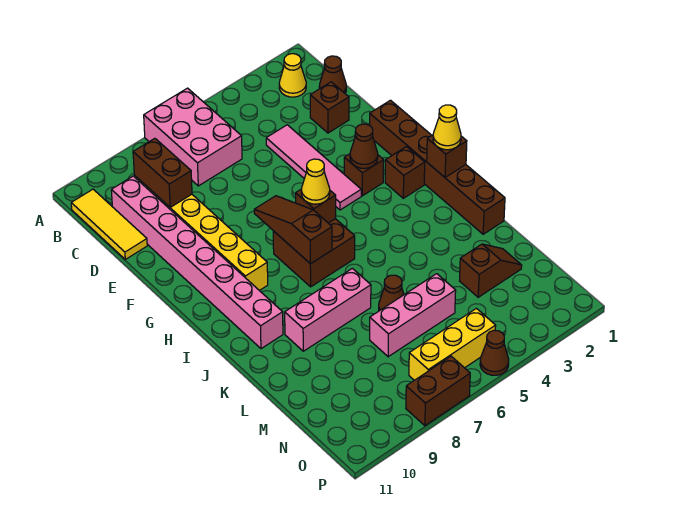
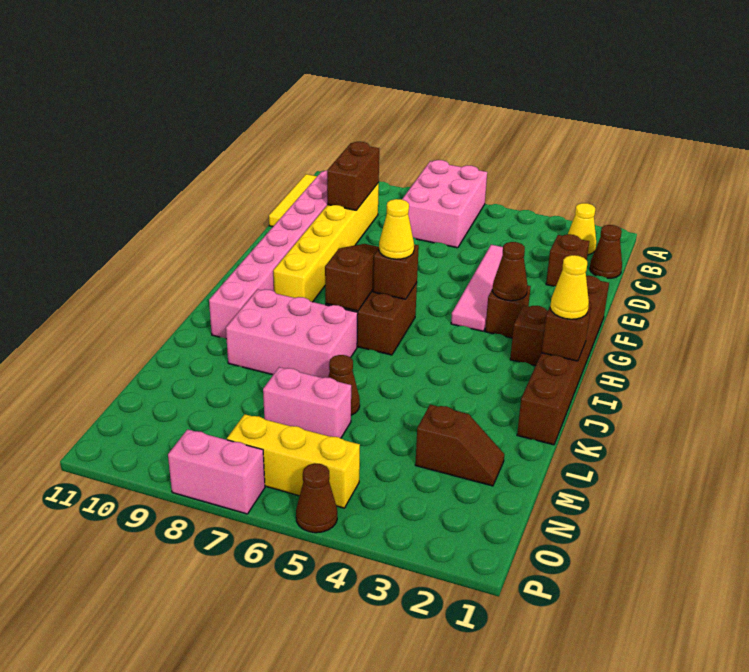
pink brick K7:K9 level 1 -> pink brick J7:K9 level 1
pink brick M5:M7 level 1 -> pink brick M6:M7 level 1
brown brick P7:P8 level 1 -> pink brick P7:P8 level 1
---
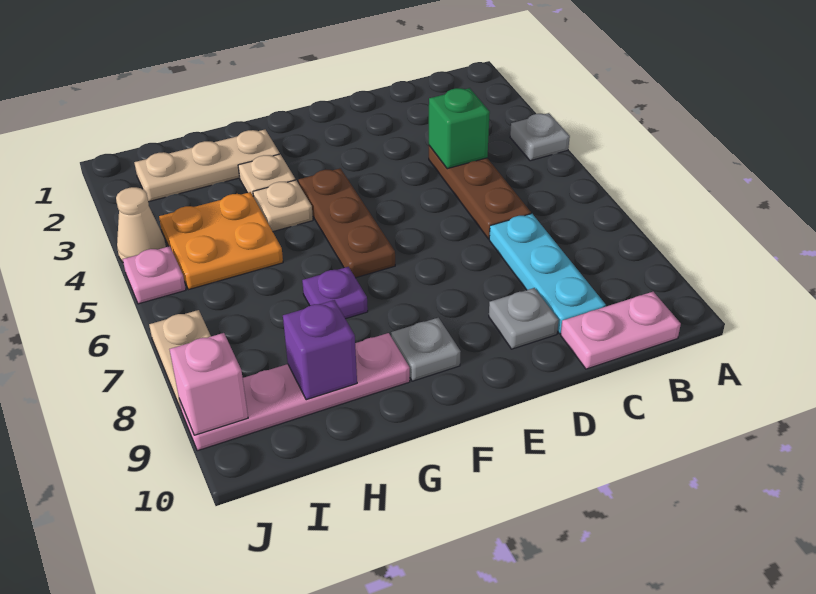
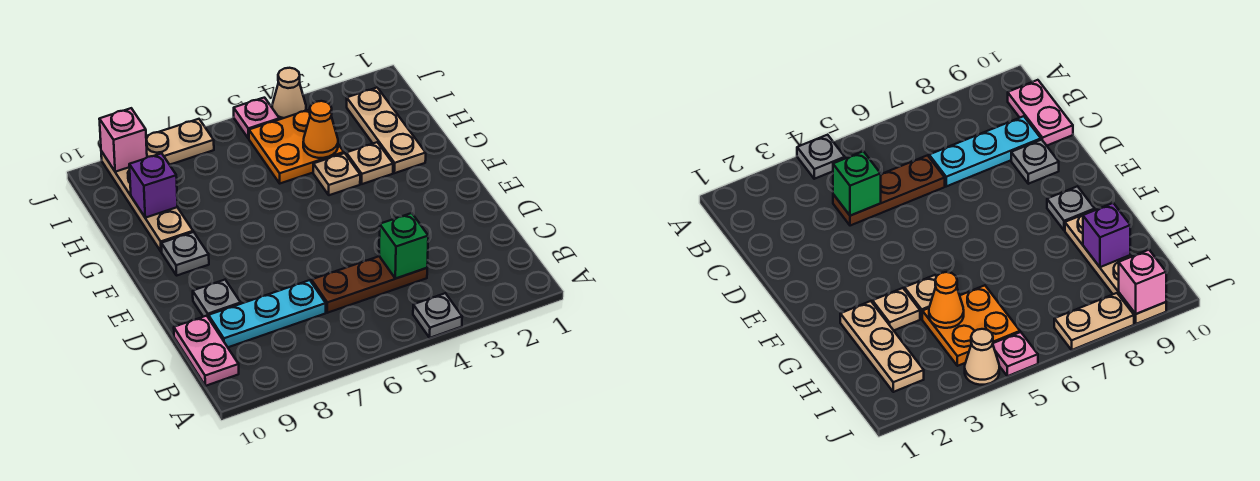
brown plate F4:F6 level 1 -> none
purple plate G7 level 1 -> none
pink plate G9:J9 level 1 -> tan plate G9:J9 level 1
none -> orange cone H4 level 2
==
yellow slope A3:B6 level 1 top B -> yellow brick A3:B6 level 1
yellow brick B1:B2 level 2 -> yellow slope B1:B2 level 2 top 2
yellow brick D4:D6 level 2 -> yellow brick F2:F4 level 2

TASK INSTRUCTIONS: Give back the records above exactly, limited to the lines between the one holding "brown plate F4:F6 level 1 -> none" and the one holding "none -> orange cone H4 level 2", inclusive.

ANSWER TO THE EXERCISE:
brown plate F4:F6 level 1 -> none
purple plate G7 level 1 -> none
pink plate G9:J9 level 1 -> tan plate G9:J9 level 1
none -> orange cone H4 level 2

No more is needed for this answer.